*** Begin section ***

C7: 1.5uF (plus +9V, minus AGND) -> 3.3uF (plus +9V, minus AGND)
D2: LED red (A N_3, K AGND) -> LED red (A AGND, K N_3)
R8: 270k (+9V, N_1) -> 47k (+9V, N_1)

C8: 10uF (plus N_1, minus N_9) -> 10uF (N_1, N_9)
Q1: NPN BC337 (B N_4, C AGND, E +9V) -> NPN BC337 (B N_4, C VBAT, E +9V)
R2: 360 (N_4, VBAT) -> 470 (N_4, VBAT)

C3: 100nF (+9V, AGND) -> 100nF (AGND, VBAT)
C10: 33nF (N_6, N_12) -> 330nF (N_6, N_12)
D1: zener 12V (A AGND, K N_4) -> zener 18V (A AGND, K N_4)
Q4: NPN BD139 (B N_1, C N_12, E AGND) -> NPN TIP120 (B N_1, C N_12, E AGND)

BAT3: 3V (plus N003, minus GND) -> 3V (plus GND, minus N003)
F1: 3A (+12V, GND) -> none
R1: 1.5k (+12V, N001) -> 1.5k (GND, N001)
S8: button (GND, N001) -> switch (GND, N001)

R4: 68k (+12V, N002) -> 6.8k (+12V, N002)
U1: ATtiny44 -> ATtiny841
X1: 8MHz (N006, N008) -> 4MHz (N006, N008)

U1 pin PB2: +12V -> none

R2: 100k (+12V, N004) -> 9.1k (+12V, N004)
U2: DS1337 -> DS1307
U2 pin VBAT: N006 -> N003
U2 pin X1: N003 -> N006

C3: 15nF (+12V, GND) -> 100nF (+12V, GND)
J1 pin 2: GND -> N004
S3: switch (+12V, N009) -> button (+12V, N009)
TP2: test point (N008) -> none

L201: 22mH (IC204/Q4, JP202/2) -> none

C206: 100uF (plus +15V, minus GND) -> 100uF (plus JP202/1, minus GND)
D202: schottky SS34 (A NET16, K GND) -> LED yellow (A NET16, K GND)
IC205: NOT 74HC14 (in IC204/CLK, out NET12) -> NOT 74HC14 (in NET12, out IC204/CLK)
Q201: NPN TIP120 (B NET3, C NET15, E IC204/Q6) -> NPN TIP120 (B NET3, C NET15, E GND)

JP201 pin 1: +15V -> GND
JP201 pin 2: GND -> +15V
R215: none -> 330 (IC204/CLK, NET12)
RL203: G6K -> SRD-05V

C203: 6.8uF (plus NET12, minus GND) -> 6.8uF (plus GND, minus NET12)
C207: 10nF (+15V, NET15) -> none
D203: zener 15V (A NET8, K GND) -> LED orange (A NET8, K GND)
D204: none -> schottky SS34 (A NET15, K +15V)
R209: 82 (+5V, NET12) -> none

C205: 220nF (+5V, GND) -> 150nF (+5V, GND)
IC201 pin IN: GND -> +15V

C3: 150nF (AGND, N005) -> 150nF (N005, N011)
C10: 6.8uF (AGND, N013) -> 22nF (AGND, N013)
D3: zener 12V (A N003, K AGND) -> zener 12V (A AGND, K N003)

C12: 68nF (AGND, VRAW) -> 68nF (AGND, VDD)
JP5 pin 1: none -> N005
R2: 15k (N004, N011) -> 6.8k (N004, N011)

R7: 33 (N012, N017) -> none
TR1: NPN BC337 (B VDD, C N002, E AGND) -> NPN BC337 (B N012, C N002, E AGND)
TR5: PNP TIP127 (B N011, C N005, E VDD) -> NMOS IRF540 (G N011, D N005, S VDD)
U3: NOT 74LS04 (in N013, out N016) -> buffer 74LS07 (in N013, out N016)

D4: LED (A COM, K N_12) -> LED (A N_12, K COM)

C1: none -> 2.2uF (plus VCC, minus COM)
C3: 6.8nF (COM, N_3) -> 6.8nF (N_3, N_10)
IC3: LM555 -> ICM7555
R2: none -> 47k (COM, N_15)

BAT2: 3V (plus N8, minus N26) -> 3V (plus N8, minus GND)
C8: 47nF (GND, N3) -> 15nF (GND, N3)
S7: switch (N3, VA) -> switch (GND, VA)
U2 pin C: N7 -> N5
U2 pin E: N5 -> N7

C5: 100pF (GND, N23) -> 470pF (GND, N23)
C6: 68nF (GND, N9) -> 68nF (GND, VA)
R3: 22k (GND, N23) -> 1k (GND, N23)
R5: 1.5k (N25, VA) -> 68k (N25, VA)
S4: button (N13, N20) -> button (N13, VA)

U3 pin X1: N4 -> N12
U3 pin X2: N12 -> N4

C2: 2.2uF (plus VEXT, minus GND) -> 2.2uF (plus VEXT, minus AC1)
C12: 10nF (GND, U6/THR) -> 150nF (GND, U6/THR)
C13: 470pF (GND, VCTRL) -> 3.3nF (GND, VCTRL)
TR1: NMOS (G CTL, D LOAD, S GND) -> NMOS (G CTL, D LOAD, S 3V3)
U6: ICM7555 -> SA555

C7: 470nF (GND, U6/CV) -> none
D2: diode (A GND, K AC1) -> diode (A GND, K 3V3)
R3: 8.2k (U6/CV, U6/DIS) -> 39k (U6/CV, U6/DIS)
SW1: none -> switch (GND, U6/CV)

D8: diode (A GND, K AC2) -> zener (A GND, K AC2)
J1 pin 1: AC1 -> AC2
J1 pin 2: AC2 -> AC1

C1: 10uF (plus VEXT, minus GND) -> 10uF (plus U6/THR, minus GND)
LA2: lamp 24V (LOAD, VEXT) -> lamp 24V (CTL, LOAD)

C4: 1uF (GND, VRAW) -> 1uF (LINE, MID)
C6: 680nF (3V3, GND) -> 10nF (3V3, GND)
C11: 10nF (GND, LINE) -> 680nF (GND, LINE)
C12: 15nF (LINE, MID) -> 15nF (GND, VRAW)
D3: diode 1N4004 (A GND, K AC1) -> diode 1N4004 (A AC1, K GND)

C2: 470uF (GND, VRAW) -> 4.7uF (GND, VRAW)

*** End section ***

# [How to complete this task]
A verbatim transcription is required: the first line of the listing, the line containing "C207: 10nF (+15V, NET15) -> none", and every line between them.

# [Response]
C7: 1.5uF (plus +9V, minus AGND) -> 3.3uF (plus +9V, minus AGND)
D2: LED red (A N_3, K AGND) -> LED red (A AGND, K N_3)
R8: 270k (+9V, N_1) -> 47k (+9V, N_1)

C8: 10uF (plus N_1, minus N_9) -> 10uF (N_1, N_9)
Q1: NPN BC337 (B N_4, C AGND, E +9V) -> NPN BC337 (B N_4, C VBAT, E +9V)
R2: 360 (N_4, VBAT) -> 470 (N_4, VBAT)

C3: 100nF (+9V, AGND) -> 100nF (AGND, VBAT)
C10: 33nF (N_6, N_12) -> 330nF (N_6, N_12)
D1: zener 12V (A AGND, K N_4) -> zener 18V (A AGND, K N_4)
Q4: NPN BD139 (B N_1, C N_12, E AGND) -> NPN TIP120 (B N_1, C N_12, E AGND)

BAT3: 3V (plus N003, minus GND) -> 3V (plus GND, minus N003)
F1: 3A (+12V, GND) -> none
R1: 1.5k (+12V, N001) -> 1.5k (GND, N001)
S8: button (GND, N001) -> switch (GND, N001)

R4: 68k (+12V, N002) -> 6.8k (+12V, N002)
U1: ATtiny44 -> ATtiny841
X1: 8MHz (N006, N008) -> 4MHz (N006, N008)

U1 pin PB2: +12V -> none

R2: 100k (+12V, N004) -> 9.1k (+12V, N004)
U2: DS1337 -> DS1307
U2 pin VBAT: N006 -> N003
U2 pin X1: N003 -> N006

C3: 15nF (+12V, GND) -> 100nF (+12V, GND)
J1 pin 2: GND -> N004
S3: switch (+12V, N009) -> button (+12V, N009)
TP2: test point (N008) -> none

L201: 22mH (IC204/Q4, JP202/2) -> none

C206: 100uF (plus +15V, minus GND) -> 100uF (plus JP202/1, minus GND)
D202: schottky SS34 (A NET16, K GND) -> LED yellow (A NET16, K GND)
IC205: NOT 74HC14 (in IC204/CLK, out NET12) -> NOT 74HC14 (in NET12, out IC204/CLK)
Q201: NPN TIP120 (B NET3, C NET15, E IC204/Q6) -> NPN TIP120 (B NET3, C NET15, E GND)

JP201 pin 1: +15V -> GND
JP201 pin 2: GND -> +15V
R215: none -> 330 (IC204/CLK, NET12)
RL203: G6K -> SRD-05V

C203: 6.8uF (plus NET12, minus GND) -> 6.8uF (plus GND, minus NET12)
C207: 10nF (+15V, NET15) -> none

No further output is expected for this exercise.